▶ **Work instruction**
What lines of the data below include the word "turned"? Report them by copying each.

▶ **Available data**
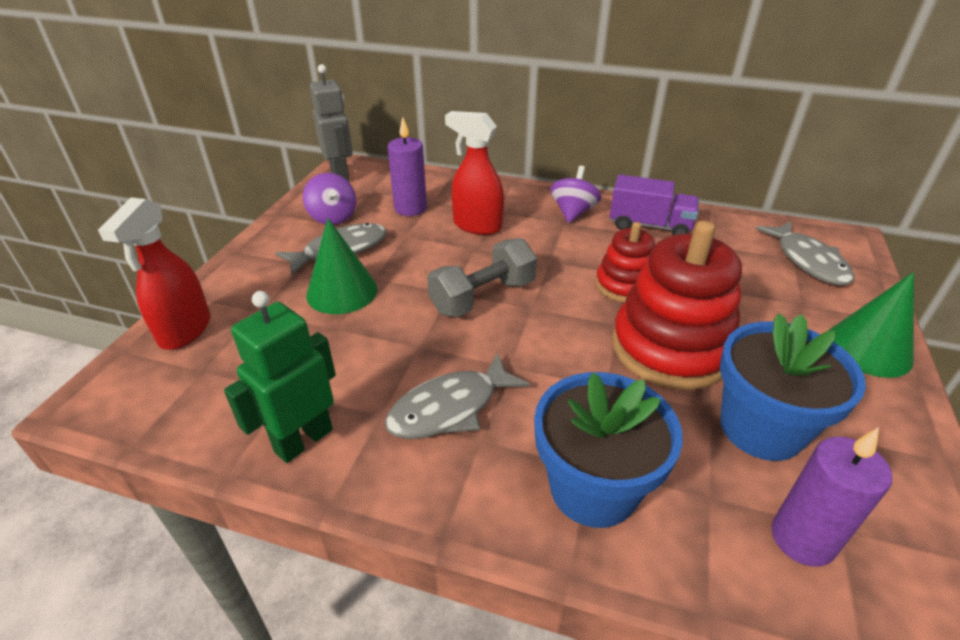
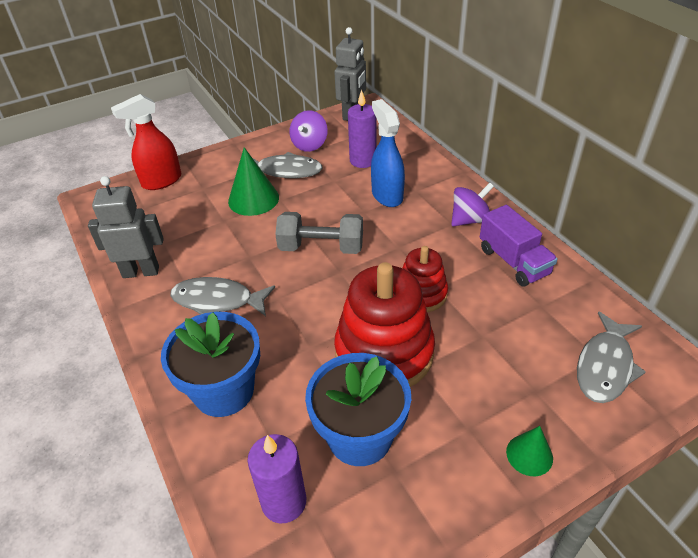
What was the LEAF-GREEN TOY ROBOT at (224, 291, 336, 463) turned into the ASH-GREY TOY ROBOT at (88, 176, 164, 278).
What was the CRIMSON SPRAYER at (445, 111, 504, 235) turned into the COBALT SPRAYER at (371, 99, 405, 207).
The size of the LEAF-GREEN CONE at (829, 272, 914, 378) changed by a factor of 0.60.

▶ **Result of this task**
What was the LEAF-GREEN TOY ROBOT at (224, 291, 336, 463) turned into the ASH-GREY TOY ROBOT at (88, 176, 164, 278).
What was the CRIMSON SPRAYER at (445, 111, 504, 235) turned into the COBALT SPRAYER at (371, 99, 405, 207).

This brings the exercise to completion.